▸ Information:
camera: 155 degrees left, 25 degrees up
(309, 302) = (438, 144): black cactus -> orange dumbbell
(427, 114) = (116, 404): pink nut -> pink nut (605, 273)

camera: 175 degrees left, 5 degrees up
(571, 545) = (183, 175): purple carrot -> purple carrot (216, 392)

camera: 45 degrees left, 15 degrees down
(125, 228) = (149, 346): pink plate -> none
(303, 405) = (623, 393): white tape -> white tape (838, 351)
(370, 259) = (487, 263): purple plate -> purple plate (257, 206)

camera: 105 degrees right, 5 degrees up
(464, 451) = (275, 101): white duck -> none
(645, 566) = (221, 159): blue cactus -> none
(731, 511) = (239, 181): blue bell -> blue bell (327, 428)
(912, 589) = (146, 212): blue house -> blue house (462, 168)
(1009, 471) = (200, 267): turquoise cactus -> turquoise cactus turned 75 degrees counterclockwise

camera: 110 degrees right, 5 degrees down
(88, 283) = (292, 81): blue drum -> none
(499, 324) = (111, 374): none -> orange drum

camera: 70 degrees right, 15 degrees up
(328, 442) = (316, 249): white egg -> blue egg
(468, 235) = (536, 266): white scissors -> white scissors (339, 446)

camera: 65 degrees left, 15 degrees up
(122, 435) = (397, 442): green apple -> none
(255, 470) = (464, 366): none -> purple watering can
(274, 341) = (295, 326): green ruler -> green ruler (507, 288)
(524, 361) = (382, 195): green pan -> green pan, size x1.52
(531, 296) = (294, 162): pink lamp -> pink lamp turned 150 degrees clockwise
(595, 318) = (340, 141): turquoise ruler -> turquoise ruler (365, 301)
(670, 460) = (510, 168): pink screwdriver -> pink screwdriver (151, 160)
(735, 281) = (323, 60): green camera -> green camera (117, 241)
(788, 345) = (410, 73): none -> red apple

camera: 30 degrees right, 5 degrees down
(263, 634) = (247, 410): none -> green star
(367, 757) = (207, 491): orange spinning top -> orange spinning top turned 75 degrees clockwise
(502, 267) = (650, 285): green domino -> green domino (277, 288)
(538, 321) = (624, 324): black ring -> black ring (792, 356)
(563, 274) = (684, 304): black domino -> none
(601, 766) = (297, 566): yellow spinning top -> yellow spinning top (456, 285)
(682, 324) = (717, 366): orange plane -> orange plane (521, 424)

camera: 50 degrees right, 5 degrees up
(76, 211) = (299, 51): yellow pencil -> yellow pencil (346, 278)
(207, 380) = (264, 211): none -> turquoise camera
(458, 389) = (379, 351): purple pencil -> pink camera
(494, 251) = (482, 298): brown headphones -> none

▸ Task item:
Please write out, exactly as they appear above, only the lines in the stretch from the line with "(309, 302) = (438, 144): black" through the line with "(912, 589) = (146, 212): blue".

▸ Solution to this problem:
(309, 302) = (438, 144): black cactus -> orange dumbbell
(427, 114) = (116, 404): pink nut -> pink nut (605, 273)

camera: 175 degrees left, 5 degrees up
(571, 545) = (183, 175): purple carrot -> purple carrot (216, 392)

camera: 45 degrees left, 15 degrees down
(125, 228) = (149, 346): pink plate -> none
(303, 405) = (623, 393): white tape -> white tape (838, 351)
(370, 259) = (487, 263): purple plate -> purple plate (257, 206)

camera: 105 degrees right, 5 degrees up
(464, 451) = (275, 101): white duck -> none
(645, 566) = (221, 159): blue cactus -> none
(731, 511) = (239, 181): blue bell -> blue bell (327, 428)
(912, 589) = (146, 212): blue house -> blue house (462, 168)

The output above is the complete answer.